§ Data excerpts:
= = =

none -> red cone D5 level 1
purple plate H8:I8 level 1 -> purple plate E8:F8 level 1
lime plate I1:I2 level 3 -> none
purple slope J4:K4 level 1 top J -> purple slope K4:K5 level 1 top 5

= = =

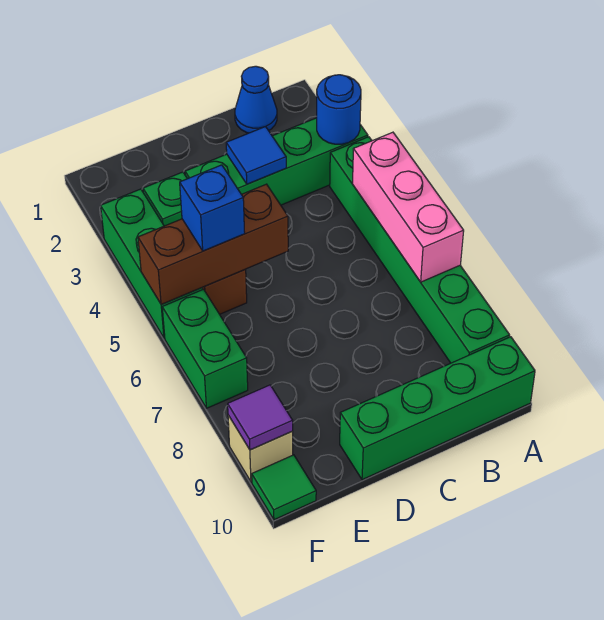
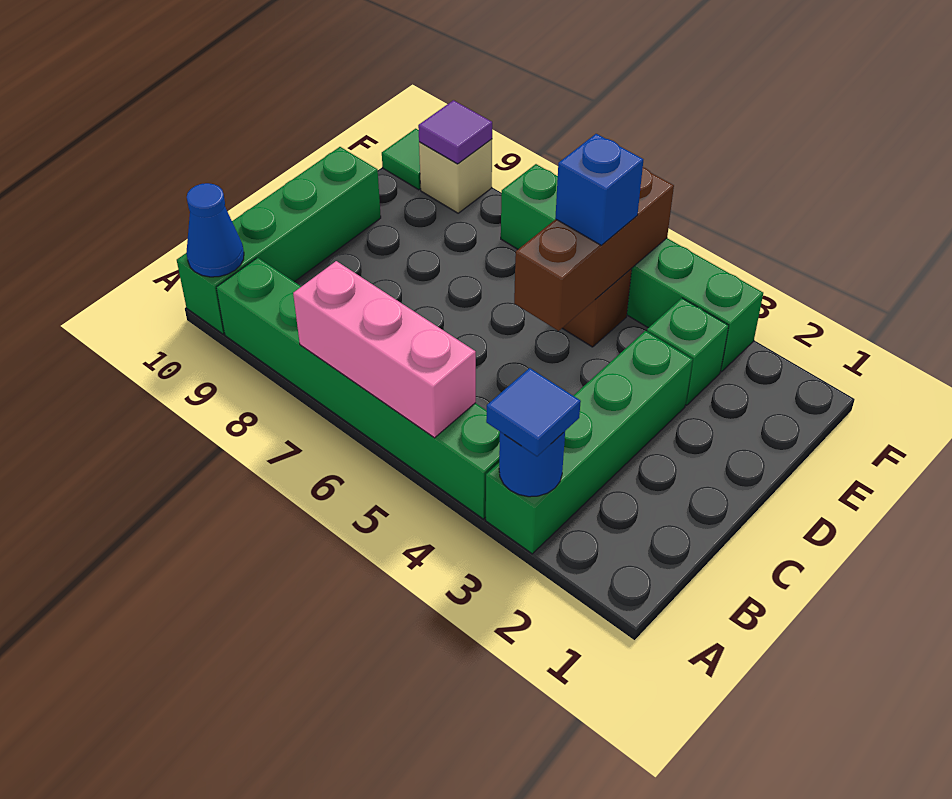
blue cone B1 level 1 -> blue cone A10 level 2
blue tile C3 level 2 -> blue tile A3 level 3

= = =

§ The problem:
For the material above, the answer must be only the number of lines holding the word "plate".

§ Answer to the problem:
2